(Modification records)
:::::

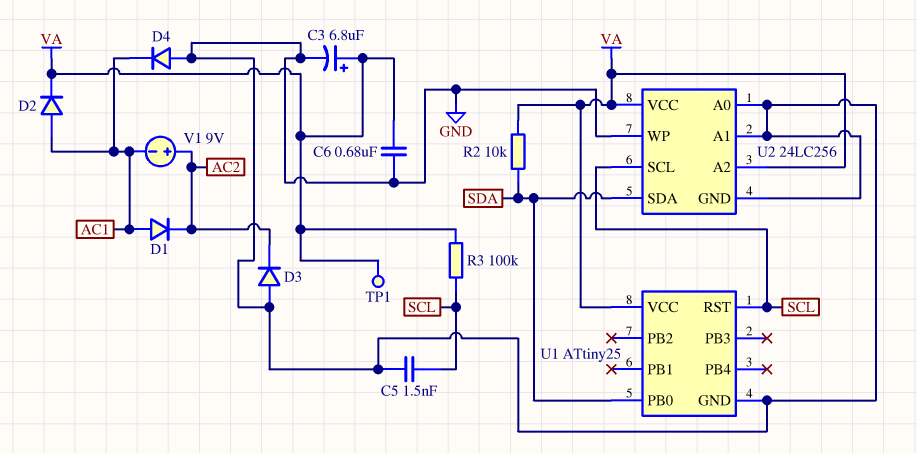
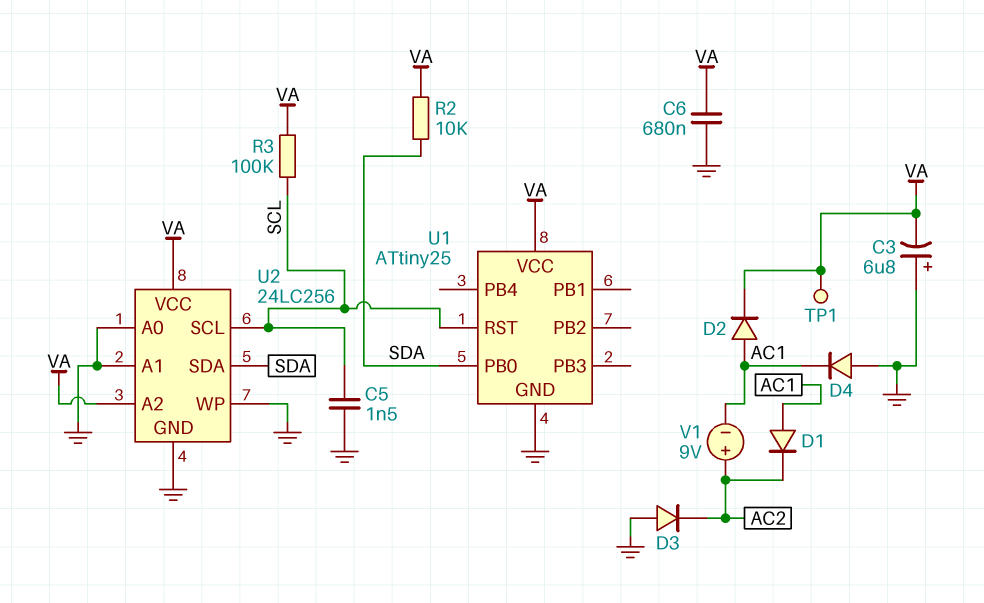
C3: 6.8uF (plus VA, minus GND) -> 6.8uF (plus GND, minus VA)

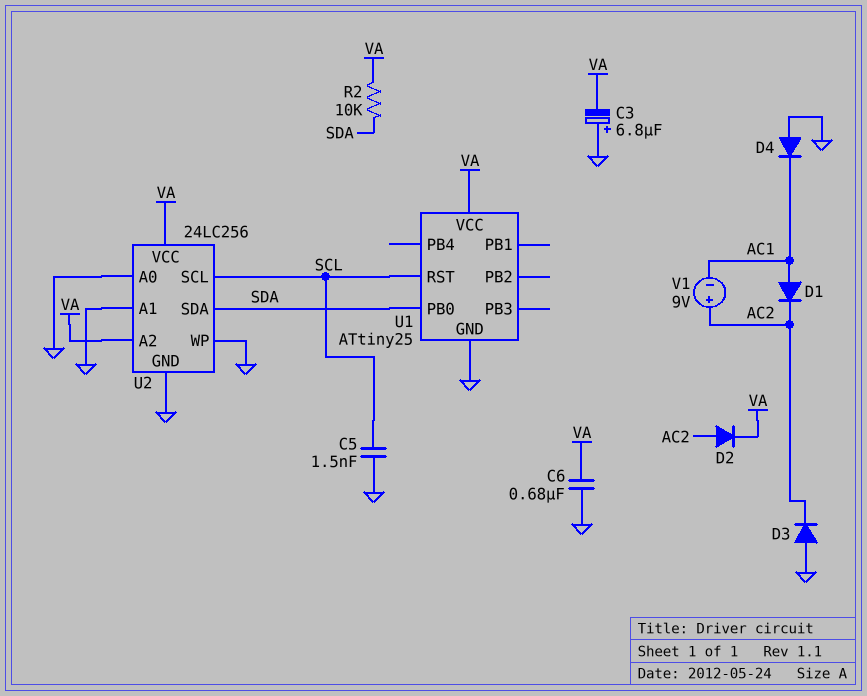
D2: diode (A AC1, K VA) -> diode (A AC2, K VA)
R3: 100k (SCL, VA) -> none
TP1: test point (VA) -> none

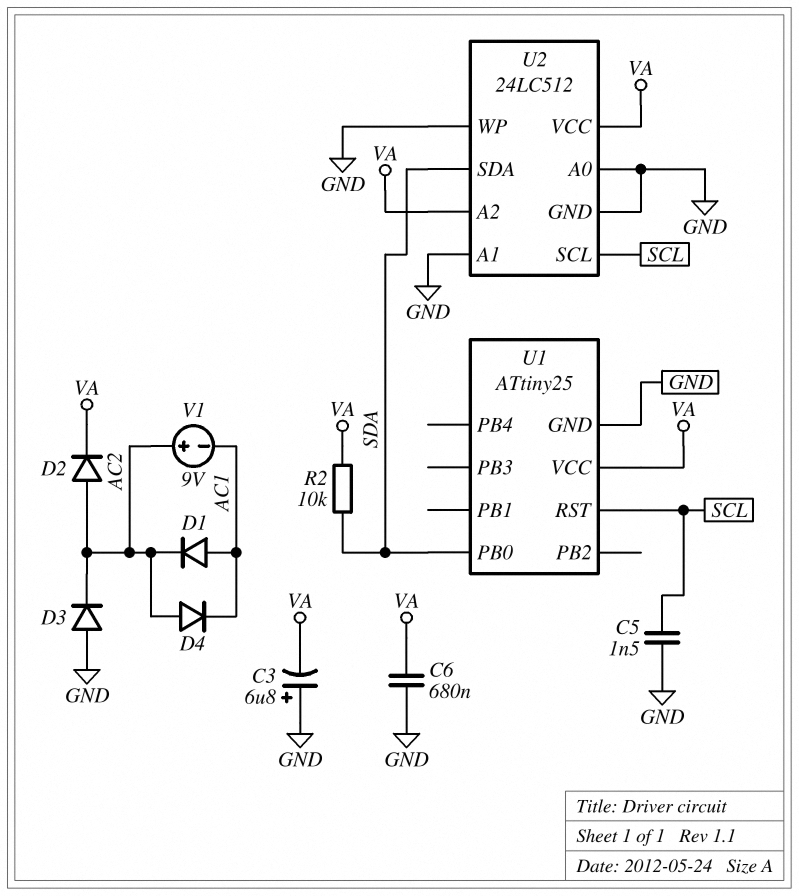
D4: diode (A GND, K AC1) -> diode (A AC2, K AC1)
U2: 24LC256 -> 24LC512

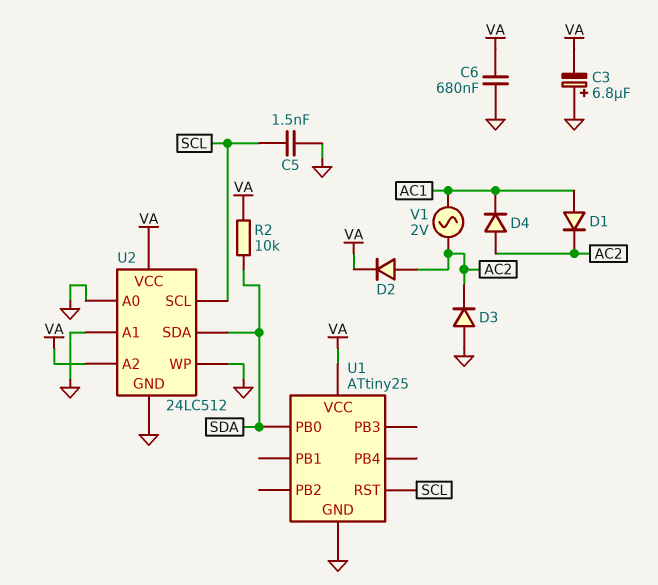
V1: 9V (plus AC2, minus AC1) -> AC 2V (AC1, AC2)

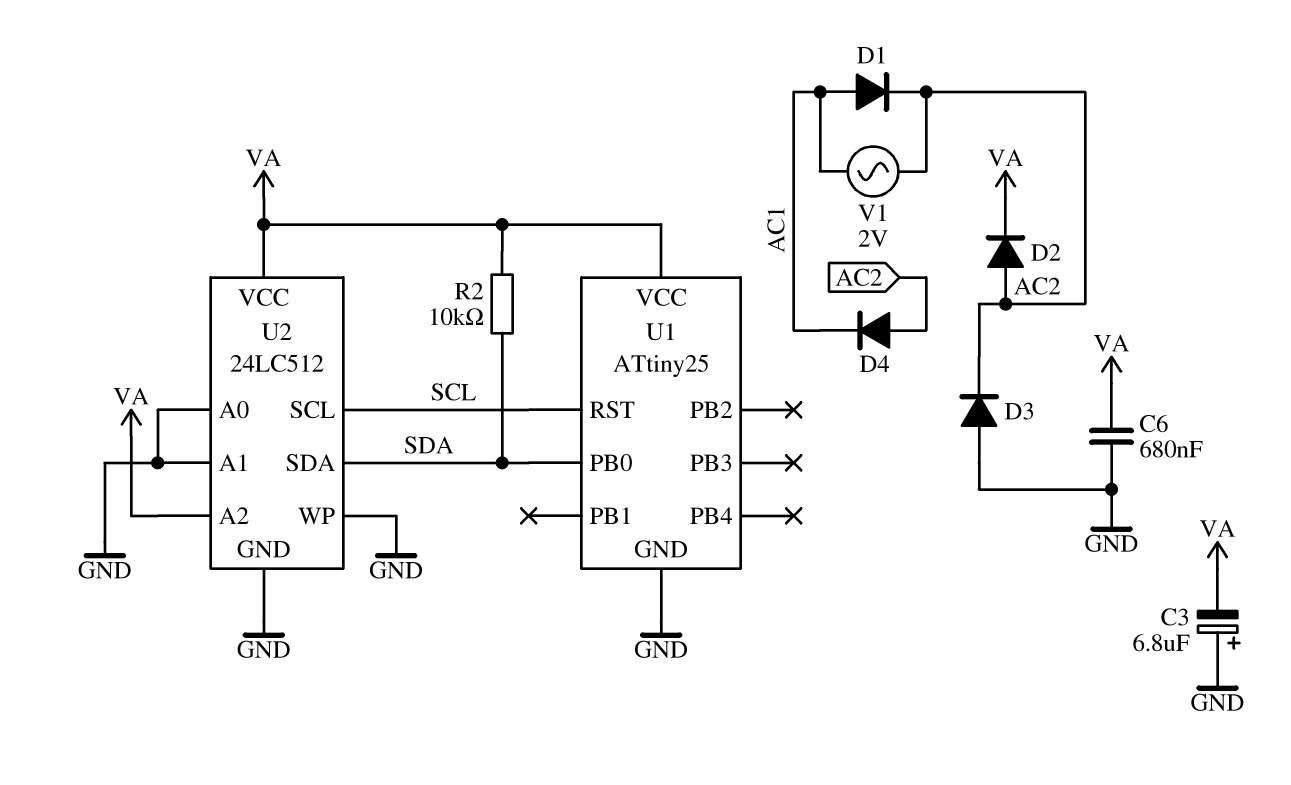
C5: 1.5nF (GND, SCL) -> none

:::::

▸ What to do:
Return, exactly as they stand, all of the lines above, but not the pictures.

▸ Exercise answer:
C3: 6.8uF (plus VA, minus GND) -> 6.8uF (plus GND, minus VA)

D2: diode (A AC1, K VA) -> diode (A AC2, K VA)
R3: 100k (SCL, VA) -> none
TP1: test point (VA) -> none

D4: diode (A GND, K AC1) -> diode (A AC2, K AC1)
U2: 24LC256 -> 24LC512

V1: 9V (plus AC2, minus AC1) -> AC 2V (AC1, AC2)

C5: 1.5nF (GND, SCL) -> none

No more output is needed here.